* EXERCISE: Using the records below, give again exactly the lines from the line that contains "TFT pin SDI: D6 -> A0" through the line that contains "JOY2 pin SW: D4 -> D7", both ends included, and only those.

* DATA:
---

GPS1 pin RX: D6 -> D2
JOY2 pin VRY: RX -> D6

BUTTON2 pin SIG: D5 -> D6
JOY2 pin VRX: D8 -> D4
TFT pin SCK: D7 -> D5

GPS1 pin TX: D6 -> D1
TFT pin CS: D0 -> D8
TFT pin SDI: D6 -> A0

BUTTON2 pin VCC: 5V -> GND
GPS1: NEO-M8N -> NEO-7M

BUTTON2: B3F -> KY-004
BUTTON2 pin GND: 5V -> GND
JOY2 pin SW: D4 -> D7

---

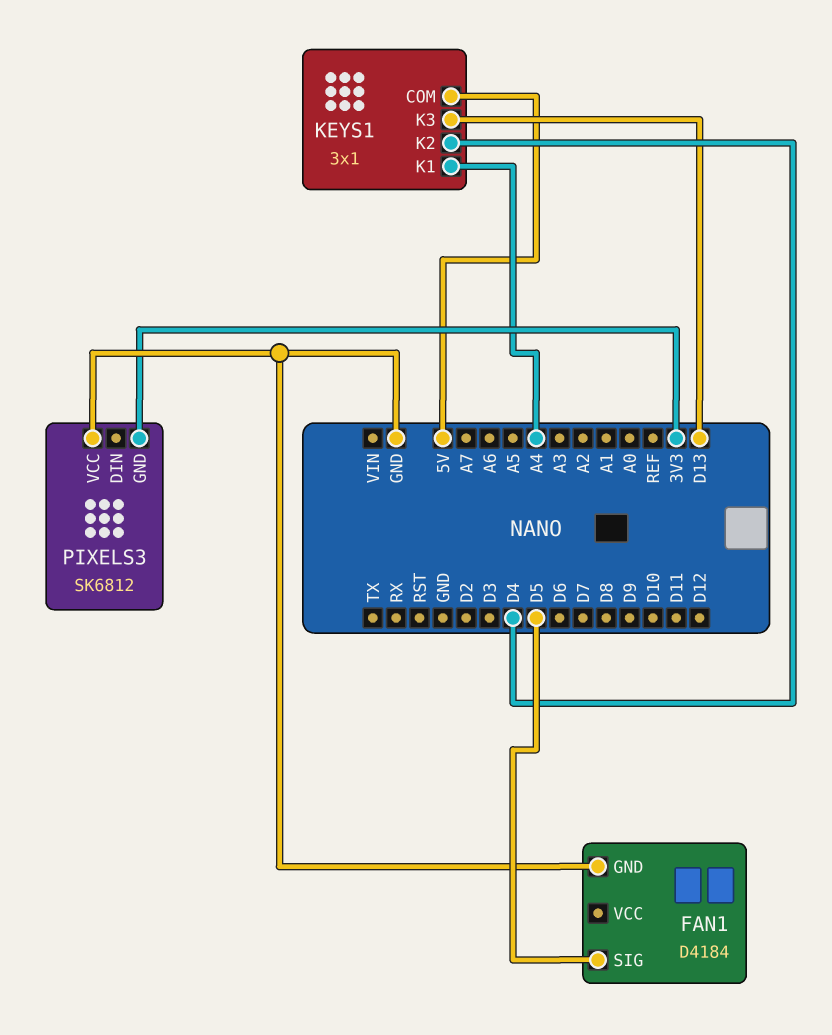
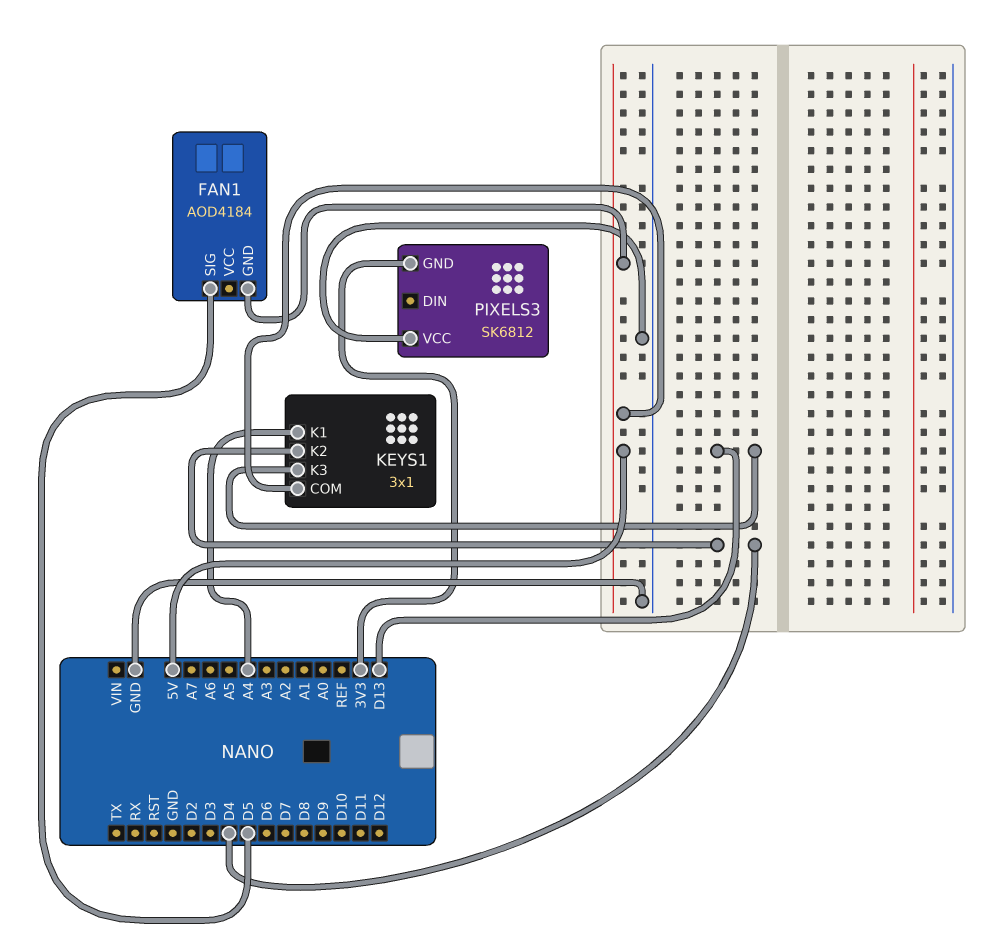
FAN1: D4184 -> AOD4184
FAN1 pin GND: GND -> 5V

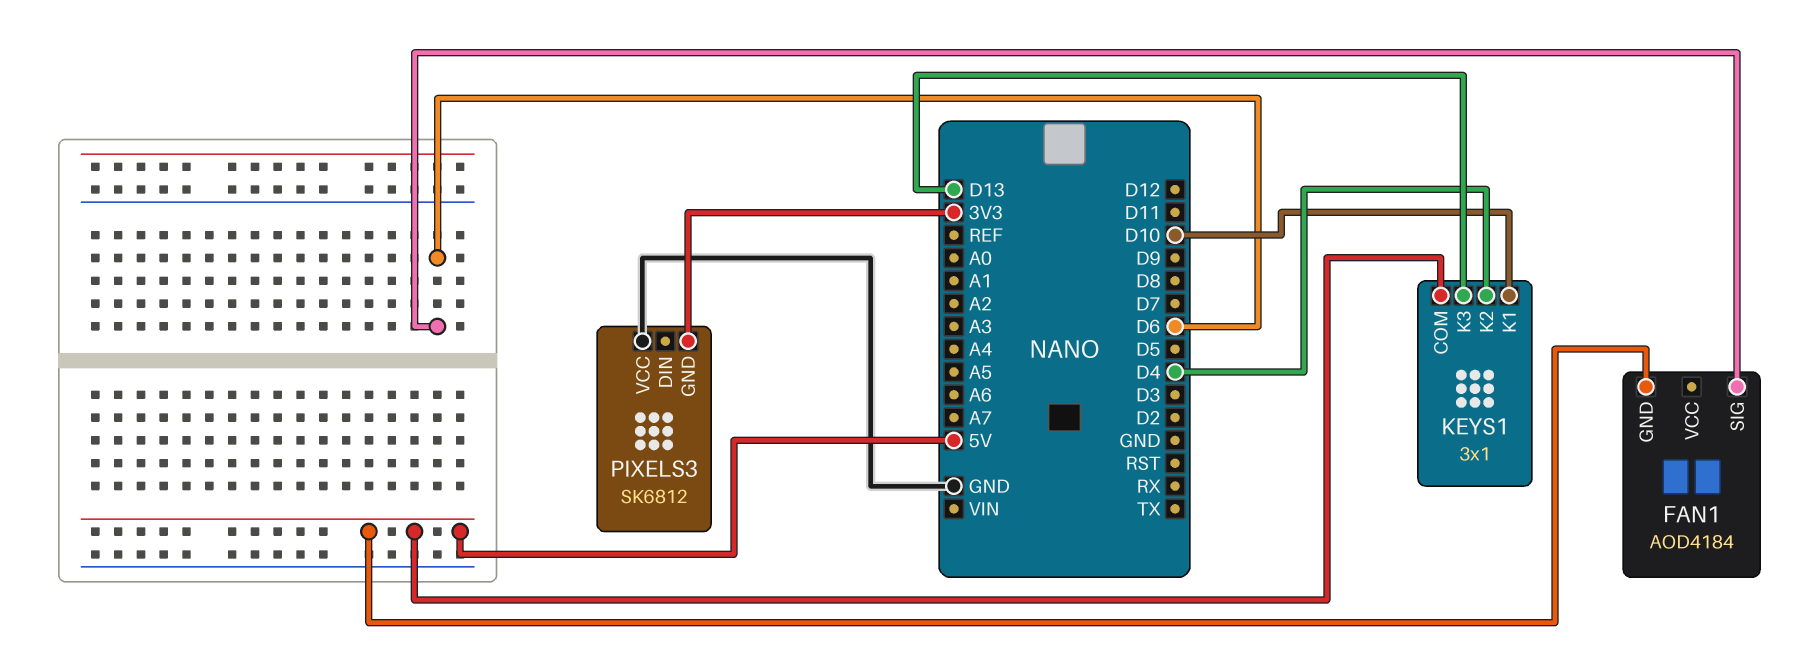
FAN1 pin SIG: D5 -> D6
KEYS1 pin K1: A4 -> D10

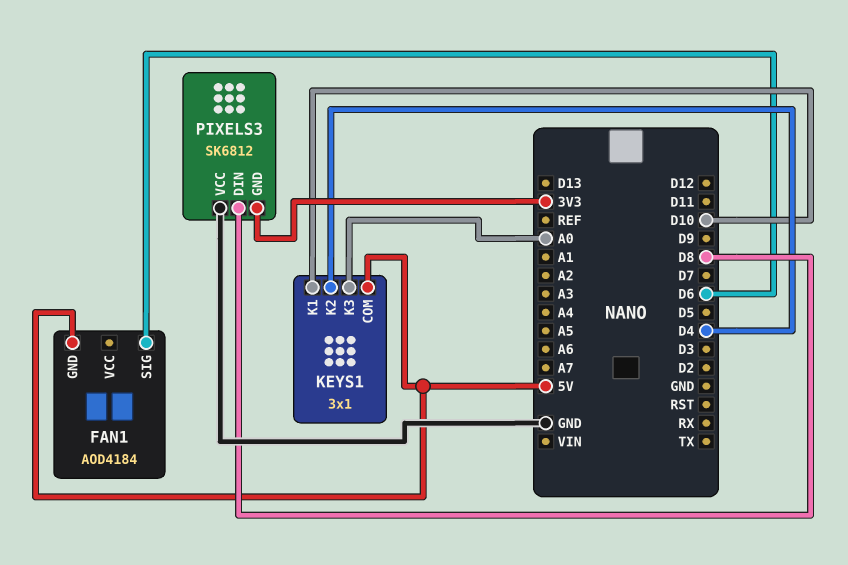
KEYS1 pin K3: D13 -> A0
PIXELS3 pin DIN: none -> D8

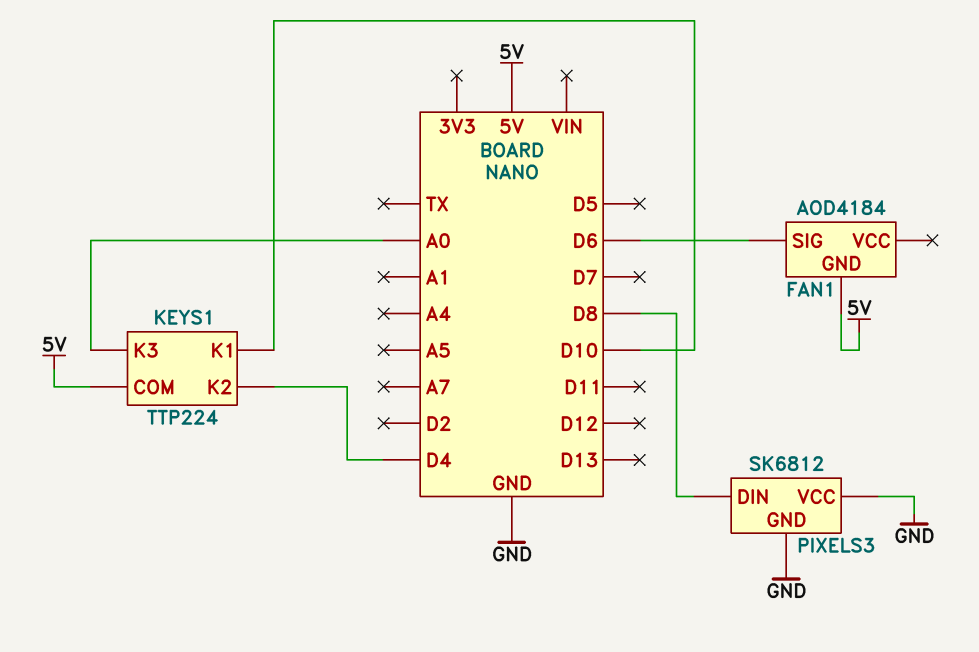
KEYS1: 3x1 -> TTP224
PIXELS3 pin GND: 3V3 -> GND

---

* PROBLEM SOLUTION:
TFT pin SDI: D6 -> A0

BUTTON2 pin VCC: 5V -> GND
GPS1: NEO-M8N -> NEO-7M

BUTTON2: B3F -> KY-004
BUTTON2 pin GND: 5V -> GND
JOY2 pin SW: D4 -> D7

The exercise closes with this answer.